**Problem to work on:** Whenever a picture appears, omit it, and set down everything else in the records exactly.

**Data section:**

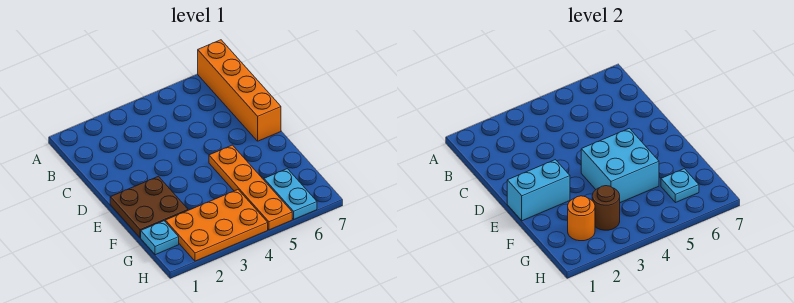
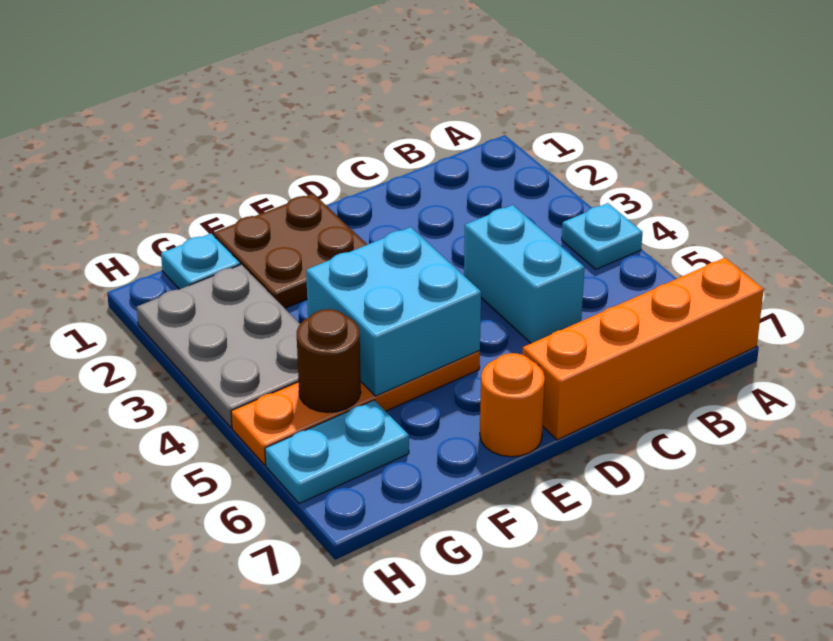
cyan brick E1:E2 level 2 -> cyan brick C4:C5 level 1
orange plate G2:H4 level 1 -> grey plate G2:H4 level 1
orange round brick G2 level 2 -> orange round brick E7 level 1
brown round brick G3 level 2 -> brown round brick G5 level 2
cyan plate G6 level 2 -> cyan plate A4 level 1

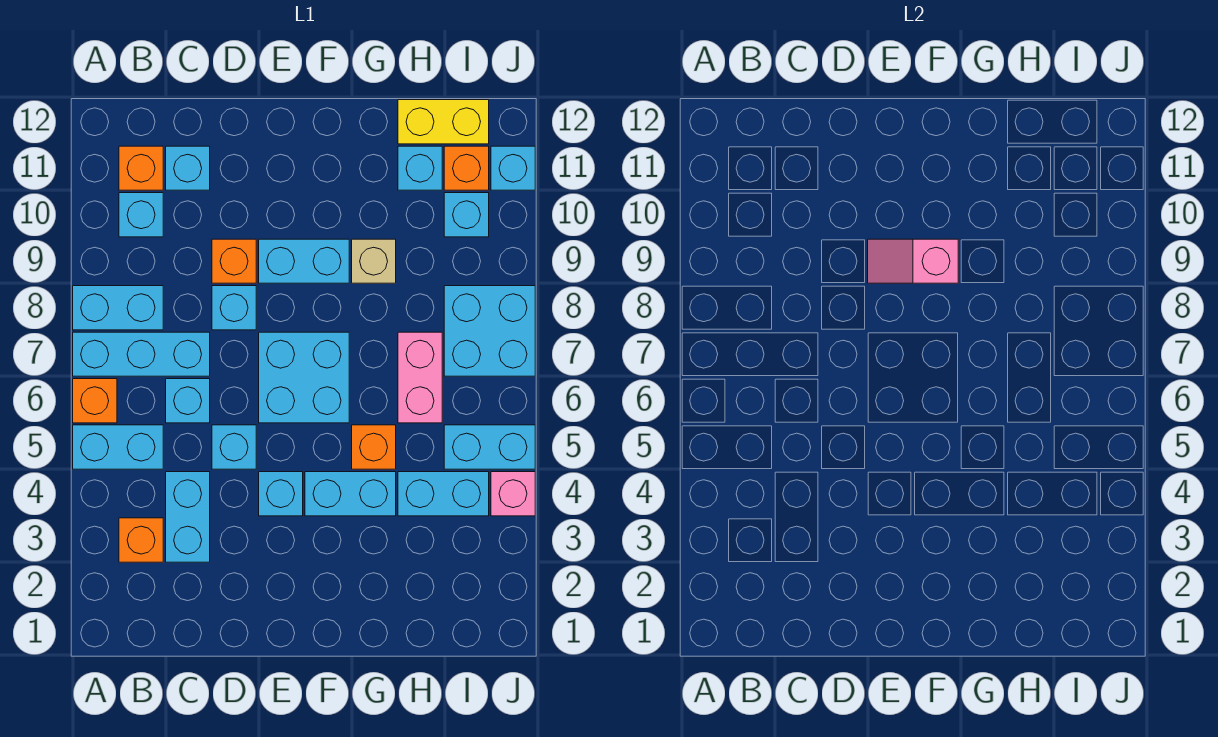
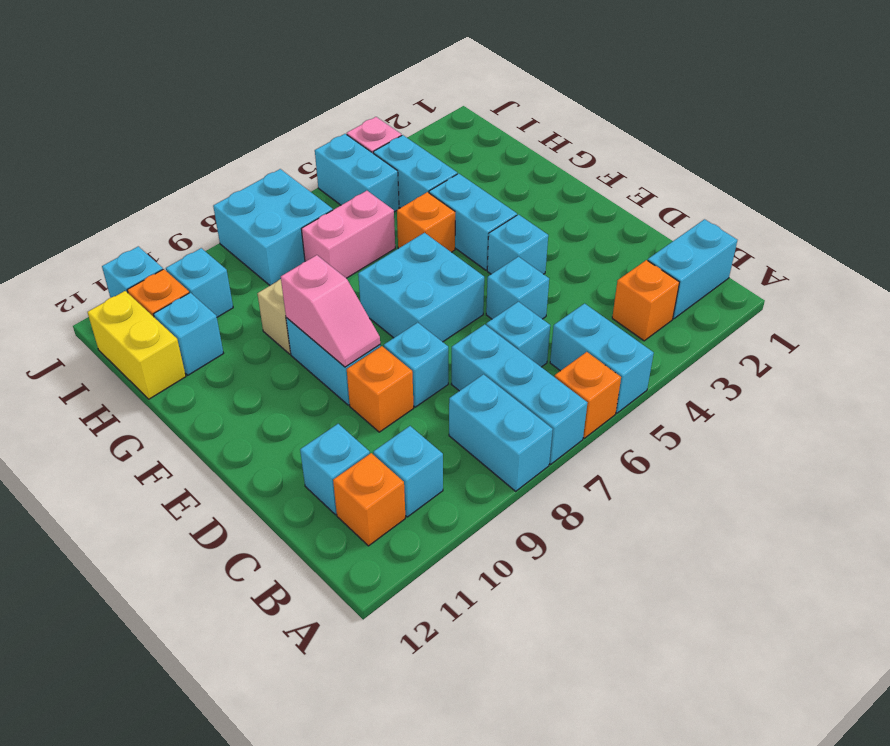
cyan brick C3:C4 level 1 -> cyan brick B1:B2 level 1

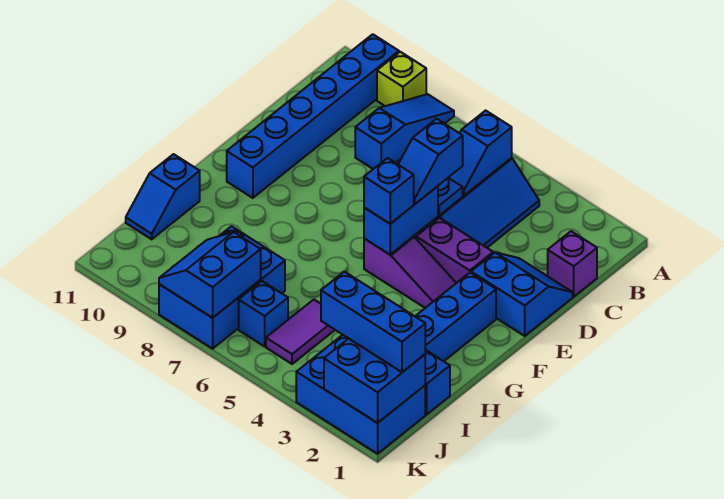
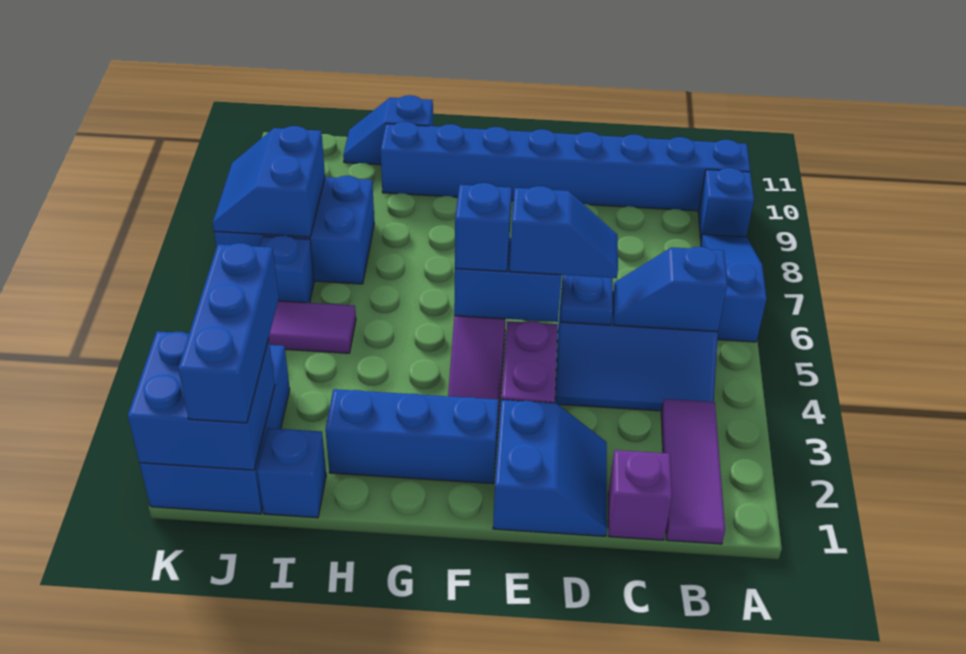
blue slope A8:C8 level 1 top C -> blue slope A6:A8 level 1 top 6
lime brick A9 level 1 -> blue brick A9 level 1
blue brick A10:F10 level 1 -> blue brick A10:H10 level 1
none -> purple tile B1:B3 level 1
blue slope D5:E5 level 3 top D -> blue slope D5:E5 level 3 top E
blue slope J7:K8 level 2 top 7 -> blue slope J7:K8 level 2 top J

**Task solution:**
cyan brick E1:E2 level 2 -> cyan brick C4:C5 level 1
orange plate G2:H4 level 1 -> grey plate G2:H4 level 1
orange round brick G2 level 2 -> orange round brick E7 level 1
brown round brick G3 level 2 -> brown round brick G5 level 2
cyan plate G6 level 2 -> cyan plate A4 level 1

cyan brick C3:C4 level 1 -> cyan brick B1:B2 level 1

blue slope A8:C8 level 1 top C -> blue slope A6:A8 level 1 top 6
lime brick A9 level 1 -> blue brick A9 level 1
blue brick A10:F10 level 1 -> blue brick A10:H10 level 1
none -> purple tile B1:B3 level 1
blue slope D5:E5 level 3 top D -> blue slope D5:E5 level 3 top E
blue slope J7:K8 level 2 top 7 -> blue slope J7:K8 level 2 top J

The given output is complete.